(Stored data entries)
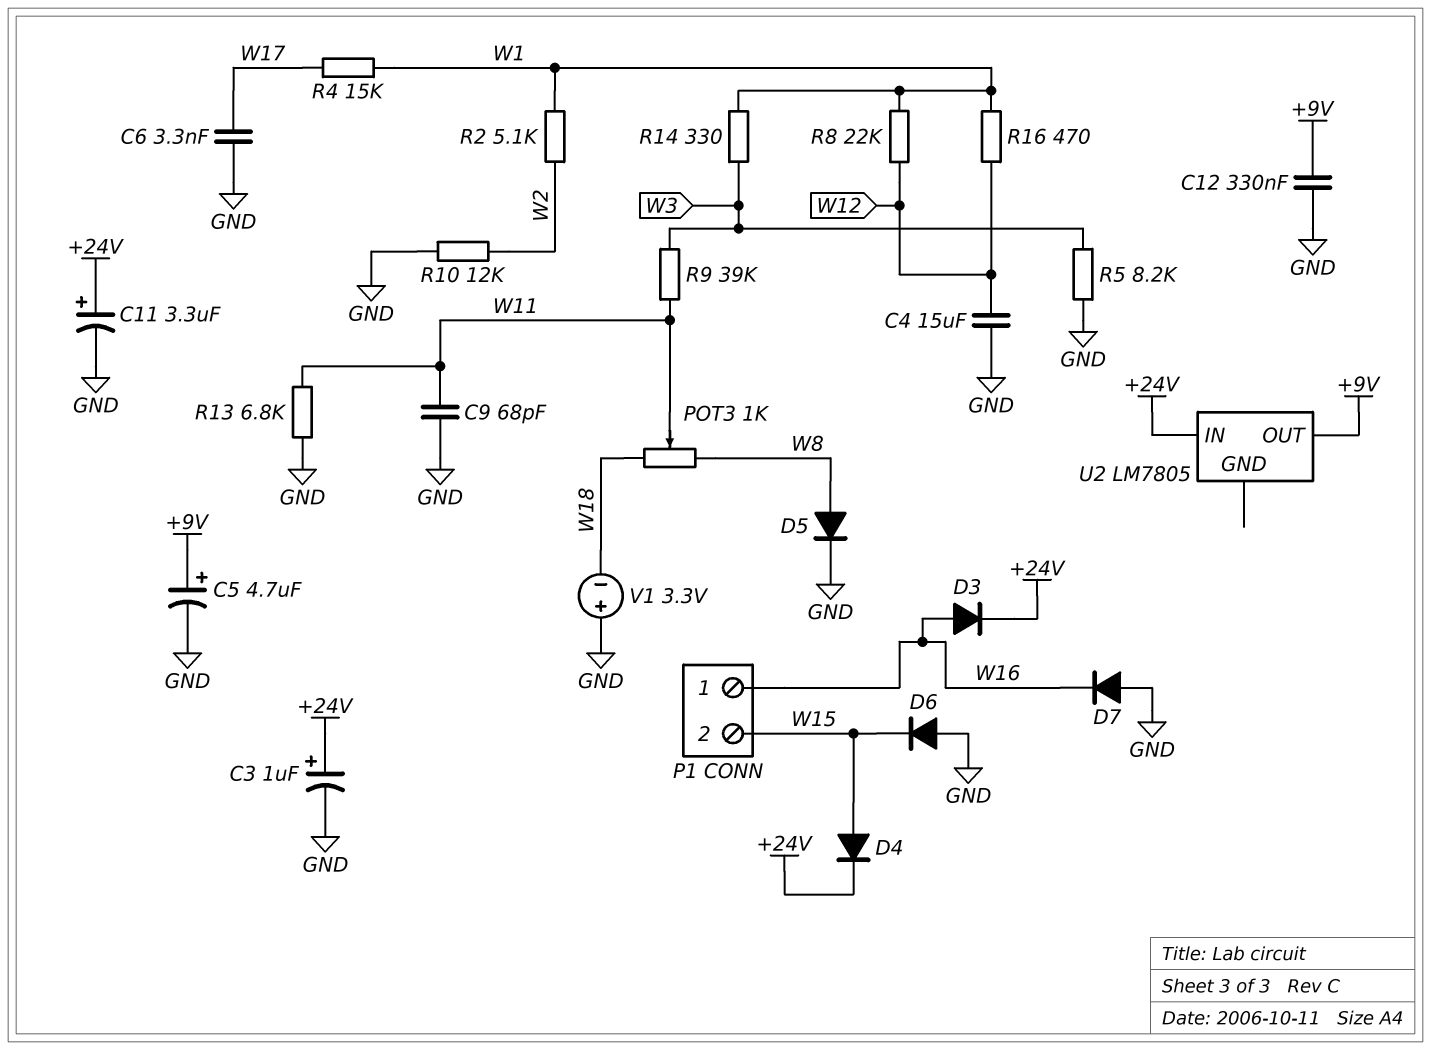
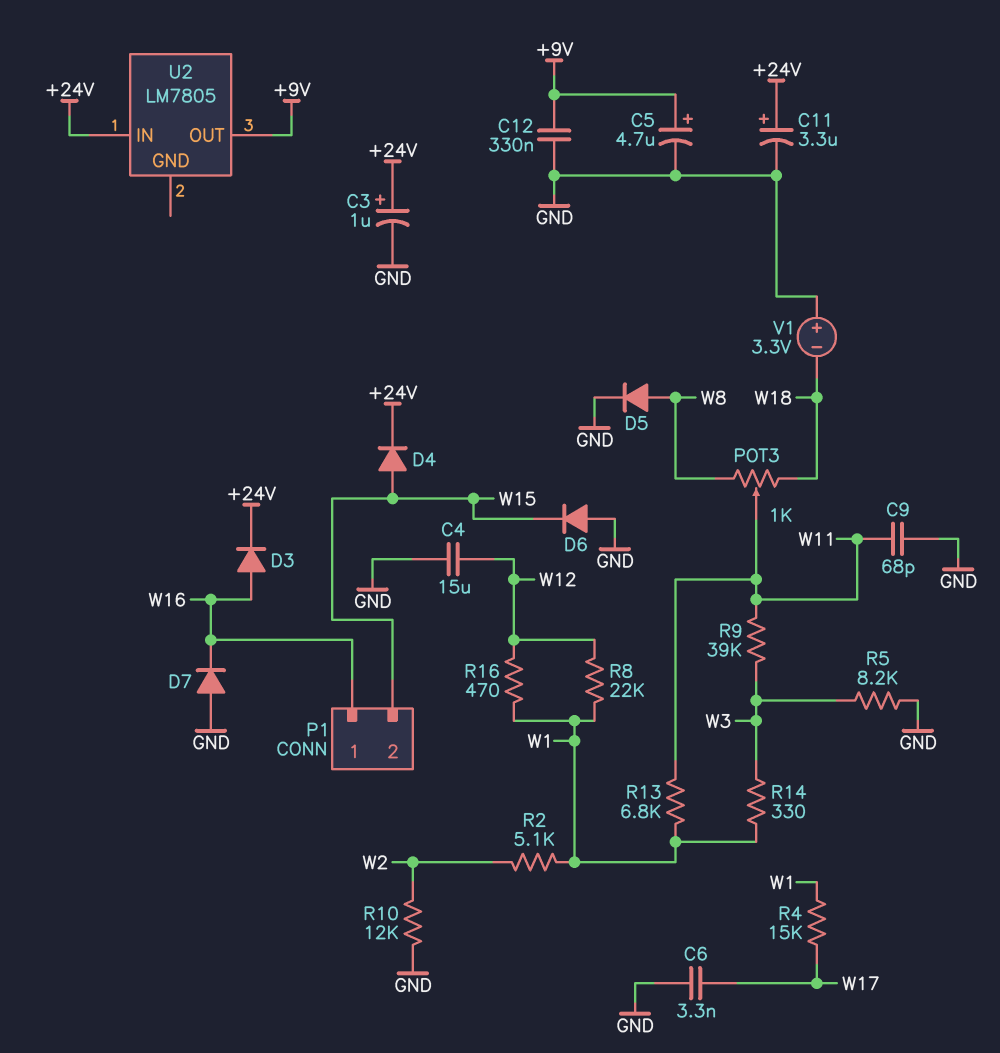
R13: 6.8k (GND, W11) -> 6.8k (W1, W11)

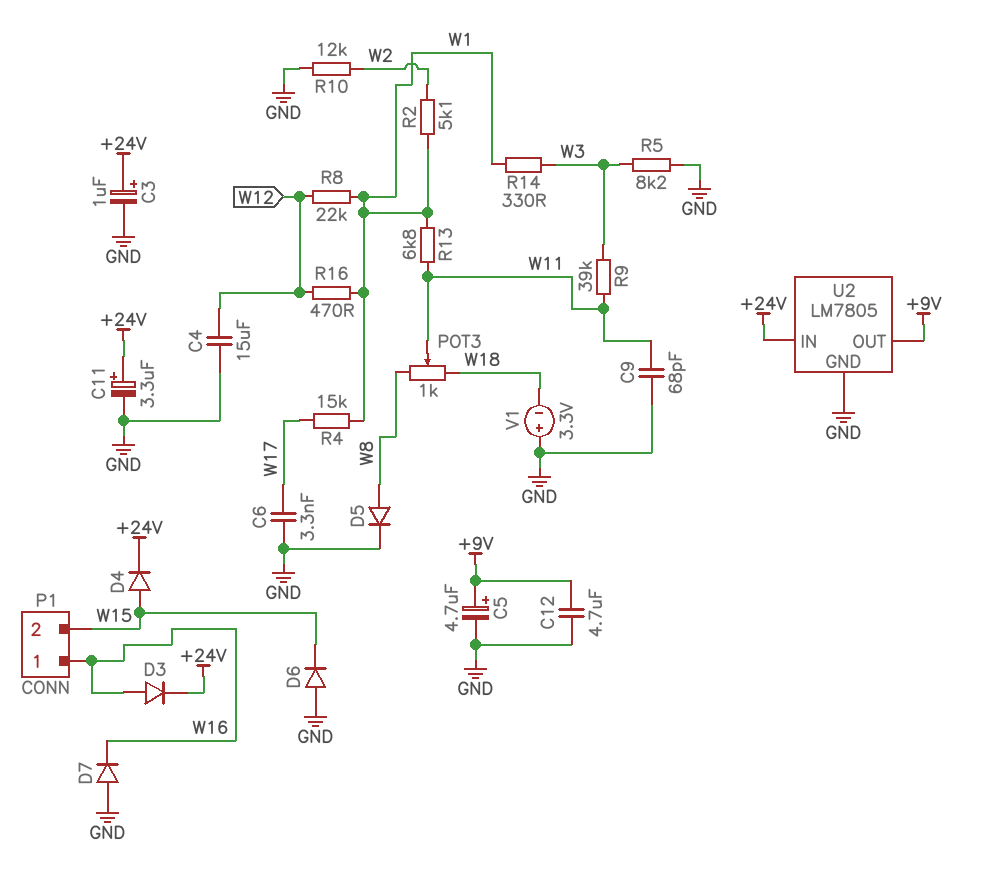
C12: 330nF (+9V, GND) -> 4.7uF (+9V, GND)
U2 pin GND: none -> GND

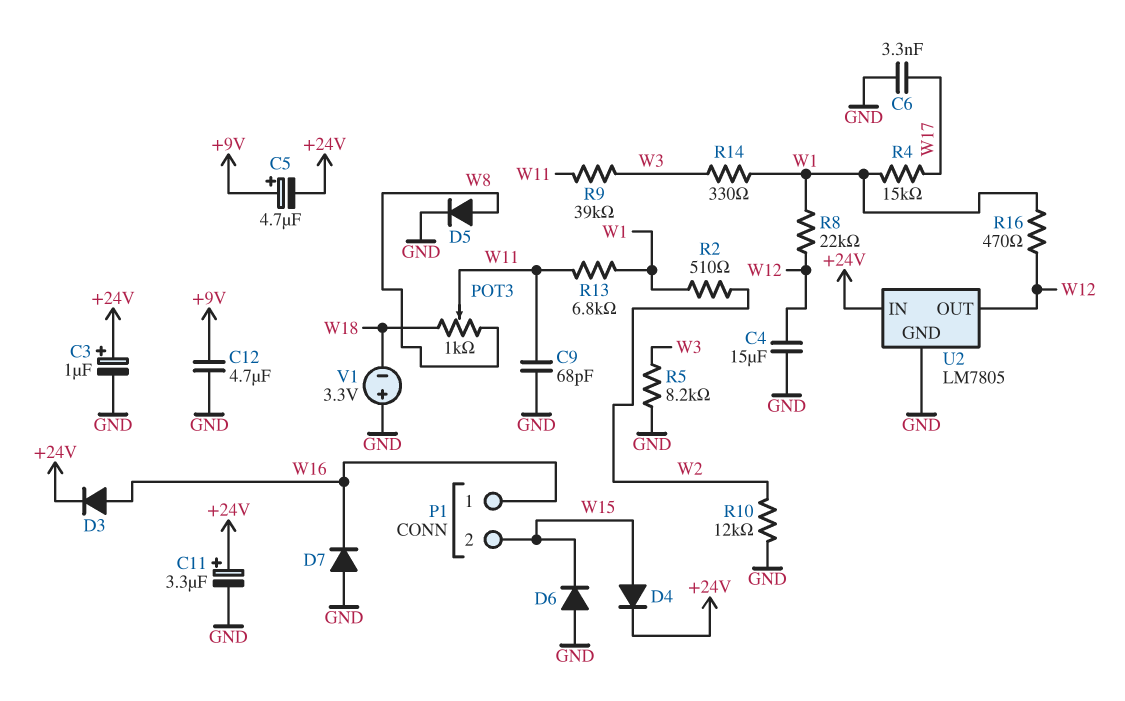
C5: 4.7uF (plus +9V, minus GND) -> 4.7uF (plus +9V, minus +24V)
R2: 5.1k (W1, W2) -> 510 (W1, W2)
U2 pin OUT: +9V -> W12

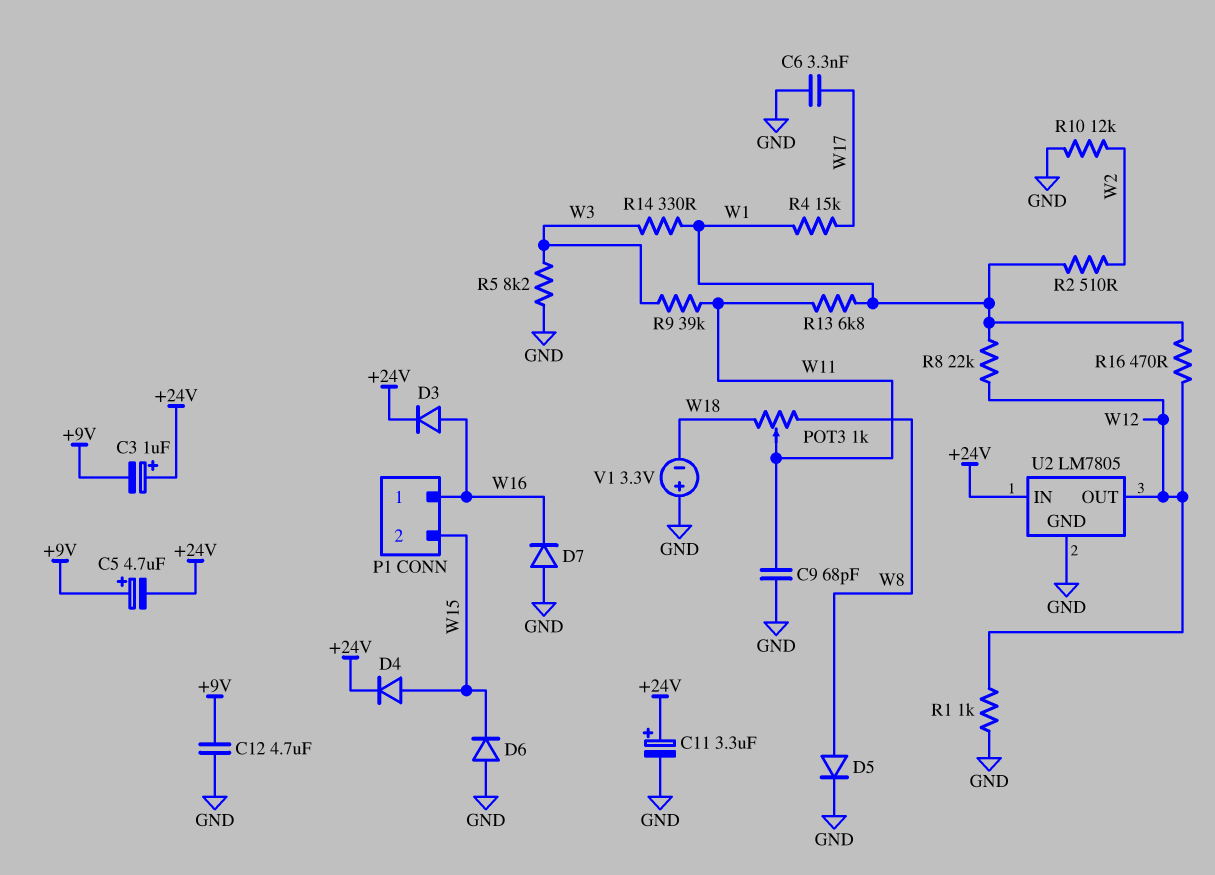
C3: 1uF (plus +24V, minus GND) -> 1uF (plus +24V, minus +9V)
C4: 15uF (GND, W12) -> none
R1: none -> 1k (GND, W12)

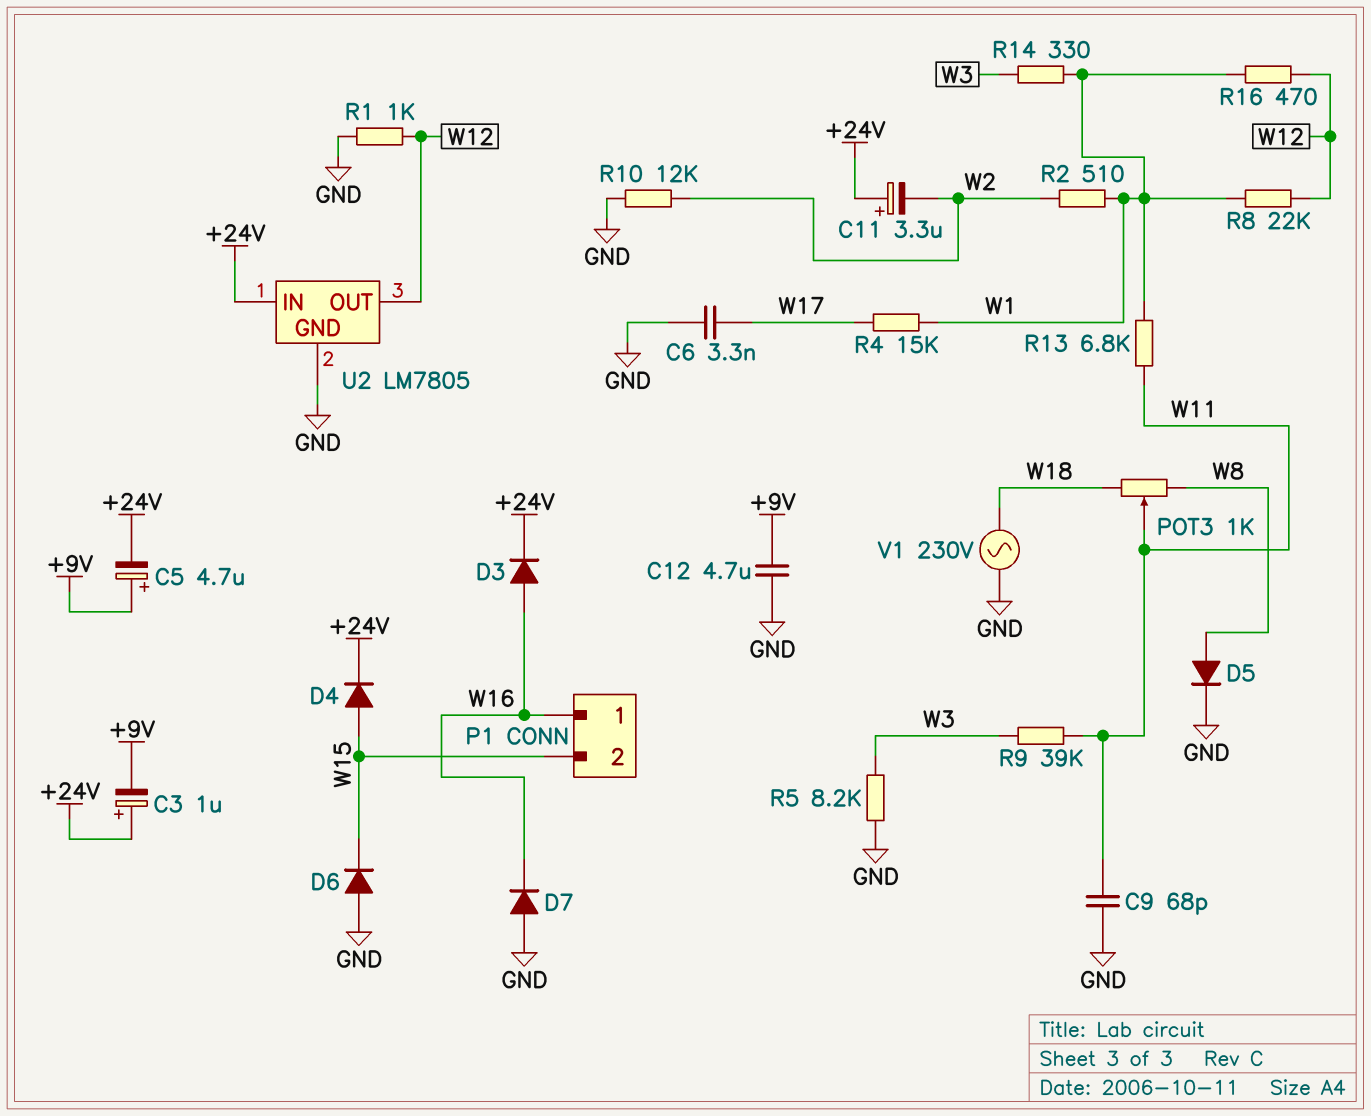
C11: 3.3uF (plus +24V, minus GND) -> 3.3uF (plus +24V, minus W2)
V1: 3.3V (plus GND, minus W18) -> AC 230V (GND, W18)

__Prompt__. Full transcription without images: please go through the records and repeat them exactly.

__Result for this exercise__.
R13: 6.8k (GND, W11) -> 6.8k (W1, W11)

C12: 330nF (+9V, GND) -> 4.7uF (+9V, GND)
U2 pin GND: none -> GND

C5: 4.7uF (plus +9V, minus GND) -> 4.7uF (plus +9V, minus +24V)
R2: 5.1k (W1, W2) -> 510 (W1, W2)
U2 pin OUT: +9V -> W12

C3: 1uF (plus +24V, minus GND) -> 1uF (plus +24V, minus +9V)
C4: 15uF (GND, W12) -> none
R1: none -> 1k (GND, W12)

C11: 3.3uF (plus +24V, minus GND) -> 3.3uF (plus +24V, minus W2)
V1: 3.3V (plus GND, minus W18) -> AC 230V (GND, W18)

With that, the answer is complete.